- _DO THIS_:
Quote exactly, and only, the lines of the material below from the line with "Find stroma. Return masks as SVG." through the line with "Given the image: H&E-stained".

- _THE INPUT_:
──────
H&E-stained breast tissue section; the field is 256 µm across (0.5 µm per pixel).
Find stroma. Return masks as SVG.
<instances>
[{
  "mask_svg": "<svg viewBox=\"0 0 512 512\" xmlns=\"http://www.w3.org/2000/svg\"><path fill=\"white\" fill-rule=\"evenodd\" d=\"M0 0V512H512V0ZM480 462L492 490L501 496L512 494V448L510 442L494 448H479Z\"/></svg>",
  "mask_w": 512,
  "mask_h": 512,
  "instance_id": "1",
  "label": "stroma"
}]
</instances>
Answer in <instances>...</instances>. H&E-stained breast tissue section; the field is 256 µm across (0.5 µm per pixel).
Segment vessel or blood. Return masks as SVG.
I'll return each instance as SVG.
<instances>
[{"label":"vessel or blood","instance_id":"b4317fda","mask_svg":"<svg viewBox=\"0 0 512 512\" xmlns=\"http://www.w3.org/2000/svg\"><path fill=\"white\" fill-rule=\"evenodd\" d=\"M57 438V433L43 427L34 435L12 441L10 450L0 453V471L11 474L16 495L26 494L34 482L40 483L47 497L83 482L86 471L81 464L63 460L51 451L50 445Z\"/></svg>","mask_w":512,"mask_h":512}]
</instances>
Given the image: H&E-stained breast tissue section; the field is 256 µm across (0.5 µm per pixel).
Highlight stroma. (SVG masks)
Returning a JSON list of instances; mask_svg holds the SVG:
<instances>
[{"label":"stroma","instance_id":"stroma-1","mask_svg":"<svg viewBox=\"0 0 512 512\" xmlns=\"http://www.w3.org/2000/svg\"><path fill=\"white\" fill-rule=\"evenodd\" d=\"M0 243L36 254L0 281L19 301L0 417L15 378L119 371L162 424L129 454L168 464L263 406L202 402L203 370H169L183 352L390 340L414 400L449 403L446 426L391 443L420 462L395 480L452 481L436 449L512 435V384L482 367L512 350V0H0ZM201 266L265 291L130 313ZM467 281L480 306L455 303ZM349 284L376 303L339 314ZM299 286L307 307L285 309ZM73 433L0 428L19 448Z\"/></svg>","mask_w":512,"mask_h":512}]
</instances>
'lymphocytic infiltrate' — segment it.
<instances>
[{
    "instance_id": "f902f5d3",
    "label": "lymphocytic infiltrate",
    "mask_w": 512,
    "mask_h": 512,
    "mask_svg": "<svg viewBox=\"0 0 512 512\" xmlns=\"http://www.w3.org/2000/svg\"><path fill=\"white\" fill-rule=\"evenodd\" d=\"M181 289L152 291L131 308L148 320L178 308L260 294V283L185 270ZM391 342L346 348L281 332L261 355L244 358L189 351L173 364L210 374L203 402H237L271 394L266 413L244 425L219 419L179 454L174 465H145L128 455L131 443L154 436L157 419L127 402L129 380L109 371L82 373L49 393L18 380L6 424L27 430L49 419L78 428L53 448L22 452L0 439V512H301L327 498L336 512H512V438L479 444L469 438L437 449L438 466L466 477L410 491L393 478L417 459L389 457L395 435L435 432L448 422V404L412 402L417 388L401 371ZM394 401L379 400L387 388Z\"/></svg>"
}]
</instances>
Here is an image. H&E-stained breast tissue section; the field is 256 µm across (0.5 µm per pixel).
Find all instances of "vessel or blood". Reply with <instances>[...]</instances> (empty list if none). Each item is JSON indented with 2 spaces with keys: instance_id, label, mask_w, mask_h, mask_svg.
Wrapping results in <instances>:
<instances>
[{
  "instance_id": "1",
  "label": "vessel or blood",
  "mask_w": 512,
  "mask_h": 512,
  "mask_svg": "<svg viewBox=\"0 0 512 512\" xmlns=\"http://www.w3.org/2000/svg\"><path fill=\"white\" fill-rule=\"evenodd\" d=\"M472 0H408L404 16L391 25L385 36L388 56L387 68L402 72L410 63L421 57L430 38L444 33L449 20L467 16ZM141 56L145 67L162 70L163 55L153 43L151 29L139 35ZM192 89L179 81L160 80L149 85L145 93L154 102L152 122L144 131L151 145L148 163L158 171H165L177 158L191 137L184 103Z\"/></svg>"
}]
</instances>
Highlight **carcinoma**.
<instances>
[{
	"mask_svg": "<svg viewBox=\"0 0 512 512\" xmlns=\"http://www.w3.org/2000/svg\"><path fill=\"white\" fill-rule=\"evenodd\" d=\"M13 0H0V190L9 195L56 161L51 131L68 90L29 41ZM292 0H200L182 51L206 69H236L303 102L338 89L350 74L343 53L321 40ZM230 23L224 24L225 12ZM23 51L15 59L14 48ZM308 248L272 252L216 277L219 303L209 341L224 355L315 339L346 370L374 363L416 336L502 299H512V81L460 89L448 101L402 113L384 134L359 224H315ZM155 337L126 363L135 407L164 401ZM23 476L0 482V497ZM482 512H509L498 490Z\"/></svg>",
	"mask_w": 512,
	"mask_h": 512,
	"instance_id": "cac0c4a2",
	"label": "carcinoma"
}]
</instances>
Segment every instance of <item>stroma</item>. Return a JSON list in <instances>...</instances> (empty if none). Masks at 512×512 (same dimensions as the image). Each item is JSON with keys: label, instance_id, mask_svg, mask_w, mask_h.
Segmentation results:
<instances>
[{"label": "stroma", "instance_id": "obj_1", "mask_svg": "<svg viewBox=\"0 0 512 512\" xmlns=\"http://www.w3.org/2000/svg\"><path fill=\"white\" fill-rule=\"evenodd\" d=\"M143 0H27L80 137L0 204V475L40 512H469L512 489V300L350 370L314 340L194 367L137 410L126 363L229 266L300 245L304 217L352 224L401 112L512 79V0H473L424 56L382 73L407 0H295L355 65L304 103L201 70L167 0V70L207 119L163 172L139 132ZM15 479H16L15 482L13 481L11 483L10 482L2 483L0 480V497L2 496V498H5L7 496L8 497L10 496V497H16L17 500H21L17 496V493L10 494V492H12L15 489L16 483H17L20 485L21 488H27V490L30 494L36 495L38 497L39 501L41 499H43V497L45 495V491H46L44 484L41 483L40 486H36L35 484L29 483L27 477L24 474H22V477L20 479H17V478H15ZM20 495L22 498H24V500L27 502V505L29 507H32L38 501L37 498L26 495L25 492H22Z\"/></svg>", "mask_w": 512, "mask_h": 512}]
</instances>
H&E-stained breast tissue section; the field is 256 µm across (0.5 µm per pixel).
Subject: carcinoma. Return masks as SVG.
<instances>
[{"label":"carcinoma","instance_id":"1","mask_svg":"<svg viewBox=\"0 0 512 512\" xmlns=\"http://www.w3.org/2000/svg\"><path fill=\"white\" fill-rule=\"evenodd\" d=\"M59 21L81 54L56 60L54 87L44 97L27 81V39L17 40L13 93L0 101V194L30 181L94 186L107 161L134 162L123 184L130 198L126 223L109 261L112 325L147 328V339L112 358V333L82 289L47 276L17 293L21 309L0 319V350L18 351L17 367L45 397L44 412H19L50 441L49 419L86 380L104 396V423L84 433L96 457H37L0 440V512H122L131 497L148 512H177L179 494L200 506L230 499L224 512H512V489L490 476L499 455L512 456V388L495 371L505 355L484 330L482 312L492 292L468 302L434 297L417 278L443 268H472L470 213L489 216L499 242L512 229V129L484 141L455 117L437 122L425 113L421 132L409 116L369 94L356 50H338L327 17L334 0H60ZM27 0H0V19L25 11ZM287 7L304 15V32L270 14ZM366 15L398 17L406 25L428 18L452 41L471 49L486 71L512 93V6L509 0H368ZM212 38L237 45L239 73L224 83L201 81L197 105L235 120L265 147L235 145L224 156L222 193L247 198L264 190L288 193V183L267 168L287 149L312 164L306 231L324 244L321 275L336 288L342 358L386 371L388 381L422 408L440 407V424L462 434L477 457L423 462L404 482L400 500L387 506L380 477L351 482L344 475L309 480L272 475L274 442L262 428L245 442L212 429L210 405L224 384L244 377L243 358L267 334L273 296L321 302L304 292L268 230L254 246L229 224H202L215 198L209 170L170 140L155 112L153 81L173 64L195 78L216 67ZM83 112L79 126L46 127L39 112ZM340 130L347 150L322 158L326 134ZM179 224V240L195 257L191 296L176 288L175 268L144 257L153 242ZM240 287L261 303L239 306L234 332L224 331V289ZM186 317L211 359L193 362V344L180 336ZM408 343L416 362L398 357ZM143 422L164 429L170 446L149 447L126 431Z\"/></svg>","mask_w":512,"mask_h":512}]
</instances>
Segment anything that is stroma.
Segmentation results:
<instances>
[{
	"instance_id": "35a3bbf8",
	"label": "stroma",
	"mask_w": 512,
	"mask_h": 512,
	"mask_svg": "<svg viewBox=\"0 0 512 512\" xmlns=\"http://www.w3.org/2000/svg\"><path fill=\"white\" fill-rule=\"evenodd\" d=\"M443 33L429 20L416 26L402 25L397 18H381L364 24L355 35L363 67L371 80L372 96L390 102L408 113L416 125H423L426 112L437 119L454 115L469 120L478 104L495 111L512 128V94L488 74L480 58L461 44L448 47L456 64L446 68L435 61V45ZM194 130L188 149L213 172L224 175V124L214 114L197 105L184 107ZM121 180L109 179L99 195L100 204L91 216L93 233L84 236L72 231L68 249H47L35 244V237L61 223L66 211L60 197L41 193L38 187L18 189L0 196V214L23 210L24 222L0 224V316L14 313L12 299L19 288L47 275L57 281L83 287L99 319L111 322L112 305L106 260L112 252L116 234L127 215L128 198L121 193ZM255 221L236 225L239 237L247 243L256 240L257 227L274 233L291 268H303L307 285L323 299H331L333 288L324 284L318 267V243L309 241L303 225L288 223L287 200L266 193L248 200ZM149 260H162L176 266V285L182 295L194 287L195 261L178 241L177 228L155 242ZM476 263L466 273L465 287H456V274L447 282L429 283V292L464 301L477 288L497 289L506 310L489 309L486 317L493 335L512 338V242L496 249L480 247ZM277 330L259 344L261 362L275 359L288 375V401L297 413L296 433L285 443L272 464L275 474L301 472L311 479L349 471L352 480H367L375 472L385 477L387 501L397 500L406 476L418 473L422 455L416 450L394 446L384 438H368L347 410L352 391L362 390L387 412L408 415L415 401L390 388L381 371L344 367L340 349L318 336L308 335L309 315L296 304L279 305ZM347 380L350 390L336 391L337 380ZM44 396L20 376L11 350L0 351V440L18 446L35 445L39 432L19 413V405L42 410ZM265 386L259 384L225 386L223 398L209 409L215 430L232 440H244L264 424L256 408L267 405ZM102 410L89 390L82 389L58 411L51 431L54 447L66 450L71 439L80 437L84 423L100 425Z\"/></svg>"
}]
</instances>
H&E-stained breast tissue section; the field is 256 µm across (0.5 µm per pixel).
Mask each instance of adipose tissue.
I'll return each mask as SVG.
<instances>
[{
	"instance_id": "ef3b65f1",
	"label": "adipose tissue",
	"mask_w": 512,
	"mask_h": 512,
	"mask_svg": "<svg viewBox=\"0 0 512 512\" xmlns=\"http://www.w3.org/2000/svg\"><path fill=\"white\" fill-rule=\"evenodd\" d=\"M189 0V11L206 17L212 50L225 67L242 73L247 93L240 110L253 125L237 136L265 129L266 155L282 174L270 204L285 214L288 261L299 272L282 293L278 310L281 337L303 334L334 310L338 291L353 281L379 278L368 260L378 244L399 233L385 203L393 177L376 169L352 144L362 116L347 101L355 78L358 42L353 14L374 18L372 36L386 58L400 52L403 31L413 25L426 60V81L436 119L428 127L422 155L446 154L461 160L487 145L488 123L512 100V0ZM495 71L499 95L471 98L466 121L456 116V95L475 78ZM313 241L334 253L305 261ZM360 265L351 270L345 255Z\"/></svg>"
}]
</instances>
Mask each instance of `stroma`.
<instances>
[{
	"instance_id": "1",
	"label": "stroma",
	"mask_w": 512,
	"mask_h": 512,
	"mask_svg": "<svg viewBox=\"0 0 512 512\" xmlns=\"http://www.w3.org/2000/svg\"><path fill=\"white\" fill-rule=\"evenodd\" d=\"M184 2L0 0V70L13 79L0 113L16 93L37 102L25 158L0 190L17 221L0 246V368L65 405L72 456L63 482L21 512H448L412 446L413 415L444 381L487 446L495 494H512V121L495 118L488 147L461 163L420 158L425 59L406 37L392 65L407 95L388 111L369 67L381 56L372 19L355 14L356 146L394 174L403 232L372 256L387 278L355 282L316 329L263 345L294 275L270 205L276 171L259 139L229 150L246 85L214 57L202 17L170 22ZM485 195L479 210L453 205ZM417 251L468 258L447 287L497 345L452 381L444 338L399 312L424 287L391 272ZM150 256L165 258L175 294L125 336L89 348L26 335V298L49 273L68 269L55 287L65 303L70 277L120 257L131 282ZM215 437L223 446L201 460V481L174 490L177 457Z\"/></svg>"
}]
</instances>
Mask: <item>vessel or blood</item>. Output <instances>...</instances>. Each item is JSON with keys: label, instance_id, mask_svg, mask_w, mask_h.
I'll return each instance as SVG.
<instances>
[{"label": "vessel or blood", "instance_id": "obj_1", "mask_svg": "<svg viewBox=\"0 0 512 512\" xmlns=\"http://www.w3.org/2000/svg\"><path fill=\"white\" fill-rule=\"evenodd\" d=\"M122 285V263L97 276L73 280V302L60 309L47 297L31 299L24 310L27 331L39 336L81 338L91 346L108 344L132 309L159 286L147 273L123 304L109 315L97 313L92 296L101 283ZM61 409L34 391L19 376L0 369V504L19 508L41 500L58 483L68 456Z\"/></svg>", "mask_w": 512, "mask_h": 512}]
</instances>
──────
- _COMPLETE ANSWER_:
Find stroma. Return masks as SVG.
<instances>
[{
  "mask_svg": "<svg viewBox=\"0 0 512 512\" xmlns=\"http://www.w3.org/2000/svg\"><path fill=\"white\" fill-rule=\"evenodd\" d=\"M0 0V512H512V0ZM480 462L492 490L501 496L512 494V448L510 442L494 448H479Z\"/></svg>",
  "mask_w": 512,
  "mask_h": 512,
  "instance_id": "1",
  "label": "stroma"
}]
</instances>
Answer in <instances>...</instances>. H&E-stained breast tissue section; the field is 256 µm across (0.5 µm per pixel).
Segment vessel or blood. Return masks as SVG.
I'll return each instance as SVG.
<instances>
[{"label":"vessel or blood","instance_id":"b4317fda","mask_svg":"<svg viewBox=\"0 0 512 512\" xmlns=\"http://www.w3.org/2000/svg\"><path fill=\"white\" fill-rule=\"evenodd\" d=\"M57 438V433L43 427L34 435L12 441L10 450L0 453V471L11 474L16 495L26 494L34 482L40 483L47 497L83 482L86 471L81 464L63 460L51 451L50 445Z\"/></svg>","mask_w":512,"mask_h":512}]
</instances>
Given the image: H&E-stained breast tissue section; the field is 256 µm across (0.5 µm per pixel).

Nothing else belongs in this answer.